# [REQUEST]
Copy the following records word for word, from the first line of the records through the line containing "produced [799, 314]", including both ends.

# [INPUT ROWS]
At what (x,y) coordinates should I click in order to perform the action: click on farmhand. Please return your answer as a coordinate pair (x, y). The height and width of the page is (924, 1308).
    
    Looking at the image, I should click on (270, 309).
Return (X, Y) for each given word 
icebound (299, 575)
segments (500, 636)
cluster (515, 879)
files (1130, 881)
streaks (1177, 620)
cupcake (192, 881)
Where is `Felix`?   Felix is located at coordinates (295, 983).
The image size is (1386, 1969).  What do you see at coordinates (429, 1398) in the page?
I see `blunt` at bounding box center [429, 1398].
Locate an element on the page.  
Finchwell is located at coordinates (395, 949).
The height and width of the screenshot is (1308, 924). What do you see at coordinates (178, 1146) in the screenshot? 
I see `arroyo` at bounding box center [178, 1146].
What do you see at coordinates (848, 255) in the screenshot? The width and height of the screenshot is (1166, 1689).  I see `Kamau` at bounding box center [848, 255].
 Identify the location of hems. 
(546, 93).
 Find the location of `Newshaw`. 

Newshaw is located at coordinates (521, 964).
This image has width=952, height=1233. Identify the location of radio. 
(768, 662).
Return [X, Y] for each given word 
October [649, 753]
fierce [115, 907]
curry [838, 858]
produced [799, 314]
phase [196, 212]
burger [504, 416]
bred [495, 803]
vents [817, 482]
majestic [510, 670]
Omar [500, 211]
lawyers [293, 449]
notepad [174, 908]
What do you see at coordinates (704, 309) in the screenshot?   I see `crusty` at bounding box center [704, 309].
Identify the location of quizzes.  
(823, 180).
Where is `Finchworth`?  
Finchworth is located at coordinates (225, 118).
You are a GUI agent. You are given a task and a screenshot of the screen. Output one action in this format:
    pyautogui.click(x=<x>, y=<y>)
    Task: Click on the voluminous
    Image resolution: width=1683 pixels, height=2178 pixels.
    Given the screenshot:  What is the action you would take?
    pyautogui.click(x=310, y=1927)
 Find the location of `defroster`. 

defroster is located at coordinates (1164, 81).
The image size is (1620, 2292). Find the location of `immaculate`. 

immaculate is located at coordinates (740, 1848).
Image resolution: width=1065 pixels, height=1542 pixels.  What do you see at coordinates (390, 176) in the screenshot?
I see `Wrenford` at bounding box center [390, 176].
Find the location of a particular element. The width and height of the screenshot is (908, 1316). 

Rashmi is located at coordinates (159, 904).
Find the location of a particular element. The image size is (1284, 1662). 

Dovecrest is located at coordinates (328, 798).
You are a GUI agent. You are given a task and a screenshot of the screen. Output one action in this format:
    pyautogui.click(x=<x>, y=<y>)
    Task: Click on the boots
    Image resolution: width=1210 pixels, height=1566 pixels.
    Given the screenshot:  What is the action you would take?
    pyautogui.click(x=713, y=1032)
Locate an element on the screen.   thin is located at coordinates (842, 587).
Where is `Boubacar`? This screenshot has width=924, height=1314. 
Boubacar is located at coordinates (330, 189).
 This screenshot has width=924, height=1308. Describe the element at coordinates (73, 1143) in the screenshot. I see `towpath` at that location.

# [TASK RESPONSE]
At what (x,y) coordinates should I click in order to perform the action: click on farmhand. Please return your answer as a coordinate pair (x, y). The height and width of the page is (924, 1308).
    
    Looking at the image, I should click on (270, 309).
Return (X, Y) for each given word 
icebound (299, 575)
segments (500, 636)
cluster (515, 879)
files (1130, 881)
streaks (1177, 620)
cupcake (192, 881)
Where is `Felix`?   Felix is located at coordinates (295, 983).
The image size is (1386, 1969).  What do you see at coordinates (429, 1398) in the page?
I see `blunt` at bounding box center [429, 1398].
Locate an element on the page.  
Finchwell is located at coordinates (395, 949).
The height and width of the screenshot is (1308, 924). What do you see at coordinates (178, 1146) in the screenshot? 
I see `arroyo` at bounding box center [178, 1146].
What do you see at coordinates (848, 255) in the screenshot? The width and height of the screenshot is (1166, 1689).  I see `Kamau` at bounding box center [848, 255].
 Identify the location of hems. 
(546, 93).
 Find the location of `Newshaw`. 

Newshaw is located at coordinates (521, 964).
This image has width=952, height=1233. Identify the location of radio. 
(768, 662).
Return [X, Y] for each given word 
October [649, 753]
fierce [115, 907]
curry [838, 858]
produced [799, 314]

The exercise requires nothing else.